■ **What is needed**:
Copying starts at the line containing "degrees counterclockwise |" and stops after the last line of the records; each line is repeated exactly, and pictures are skipped.

Data for analysis Start Marker

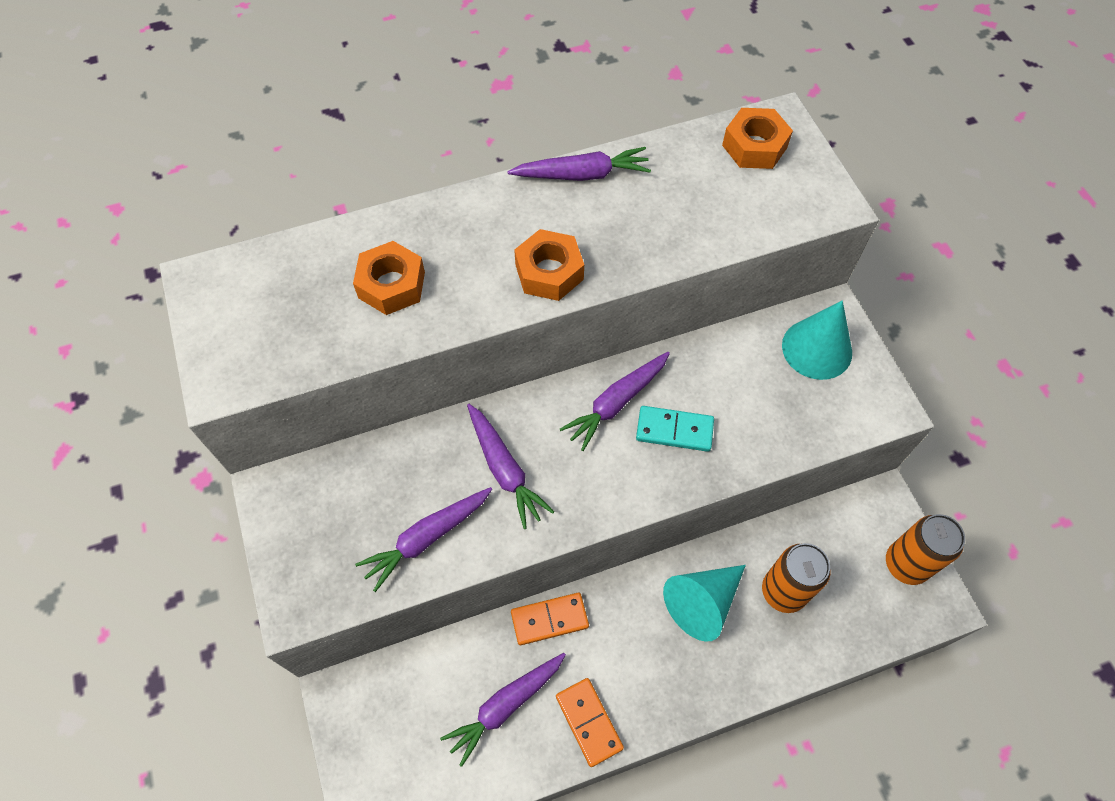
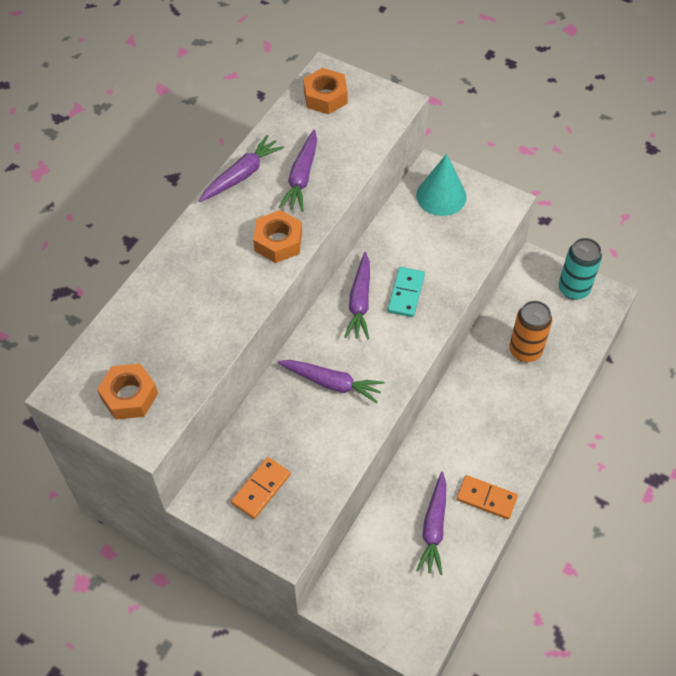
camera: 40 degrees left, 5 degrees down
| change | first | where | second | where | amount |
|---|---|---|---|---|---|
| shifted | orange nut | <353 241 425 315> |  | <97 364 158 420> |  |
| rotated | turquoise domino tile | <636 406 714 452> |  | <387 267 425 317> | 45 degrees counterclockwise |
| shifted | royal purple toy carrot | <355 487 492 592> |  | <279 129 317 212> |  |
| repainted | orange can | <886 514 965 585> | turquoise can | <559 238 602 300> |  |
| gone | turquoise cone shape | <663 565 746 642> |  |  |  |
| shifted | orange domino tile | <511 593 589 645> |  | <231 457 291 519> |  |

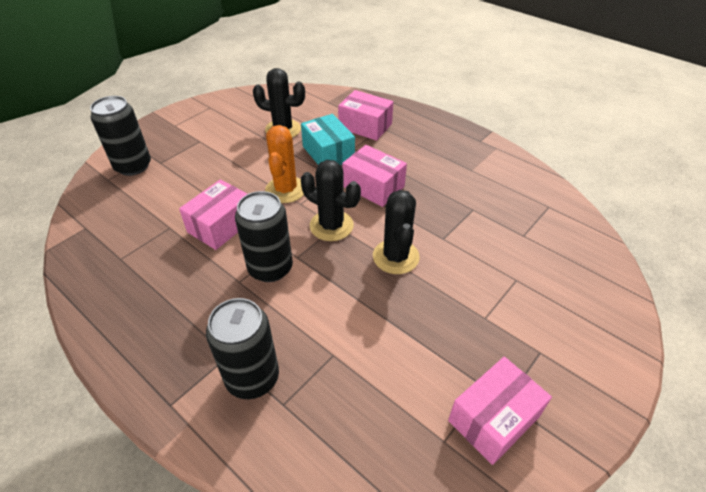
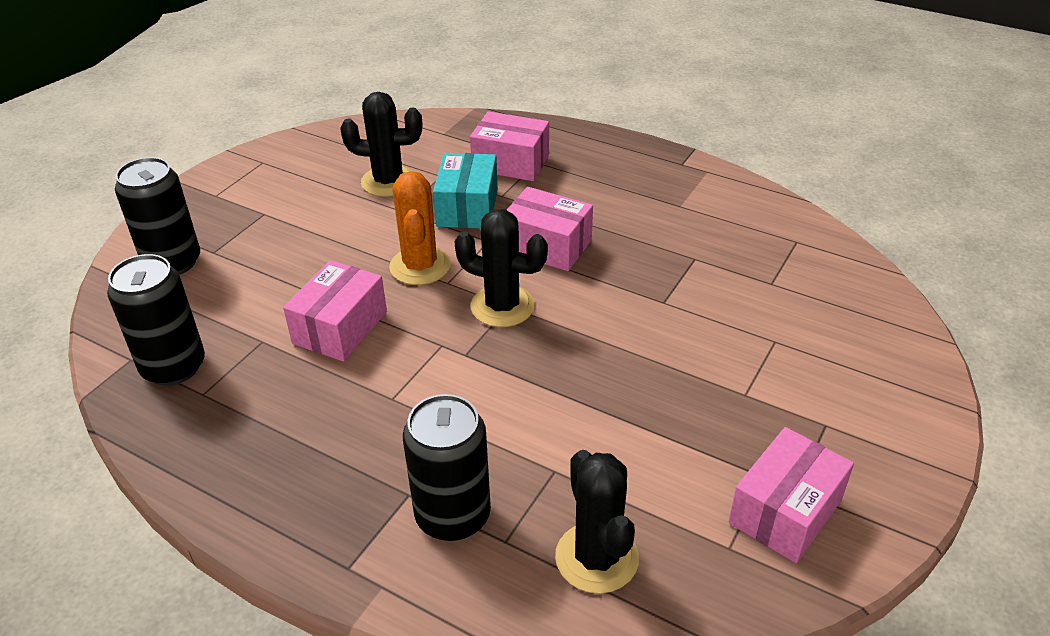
camera: 10 degrees left, 5 degrees down
| change | first | where | second | where | amount |
|---|---|---|---|---|---|
| rotated | turquoise box | <301 114 355 165> |  | <433 153 498 229> | 45 degrees clockwise |
| shifted | jet-black prickly plant | <373 190 420 274> |  | <555 450 639 594> |  |
| shifted | jet-black can | <235 191 293 282> |  | <107 254 205 386> |  |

Data for analysis End Marker

■ **Written solution**:
| rotated | turquoise domino tile | <636 406 714 452> |  | <387 267 425 317> | 45 degrees counterclockwise |
| shifted | royal purple toy carrot | <355 487 492 592> |  | <279 129 317 212> |  |
| repainted | orange can | <886 514 965 585> | turquoise can | <559 238 602 300> |  |
| gone | turquoise cone shape | <663 565 746 642> |  |  |  |
| shifted | orange domino tile | <511 593 589 645> |  | <231 457 291 519> |  |

camera: 10 degrees left, 5 degrees down
| change | first | where | second | where | amount |
|---|---|---|---|---|---|
| rotated | turquoise box | <301 114 355 165> |  | <433 153 498 229> | 45 degrees clockwise |
| shifted | jet-black prickly plant | <373 190 420 274> |  | <555 450 639 594> |  |
| shifted | jet-black can | <235 191 293 282> |  | <107 254 205 386> |  |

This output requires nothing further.